* PROBLEM DETAILS
All the lines below need retyping exactly, apart from the images.

* COLLECTED DATA
- - - -
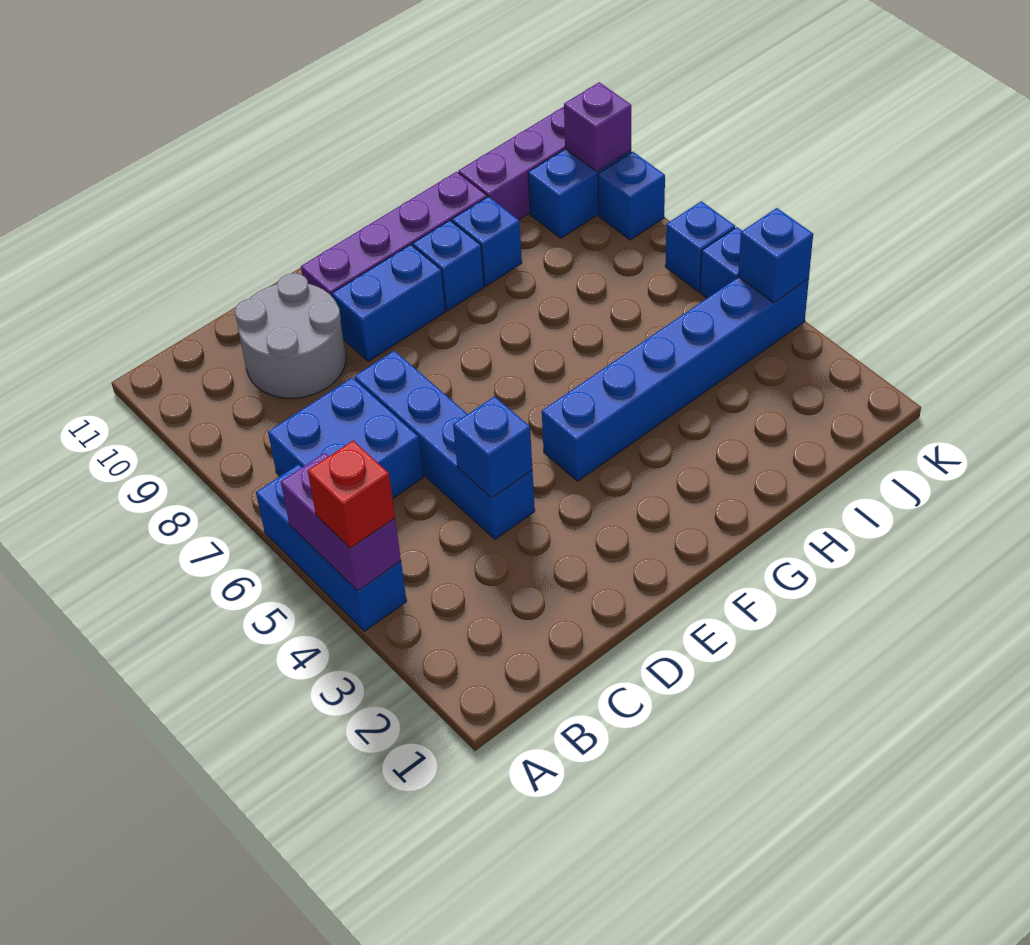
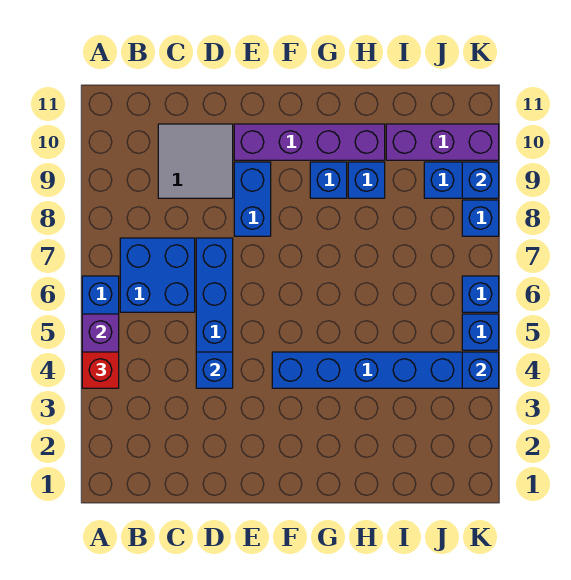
grey round brick C9:D10 level 1 -> grey tile C9:D10 level 1
blue brick E9:F9 level 1 -> blue brick E8:E9 level 1
purple brick K9 level 2 -> blue brick K9 level 2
- - - -
* SOLVED PROBLEM
grey round brick C9:D10 level 1 -> grey tile C9:D10 level 1
blue brick E9:F9 level 1 -> blue brick E8:E9 level 1
purple brick K9 level 2 -> blue brick K9 level 2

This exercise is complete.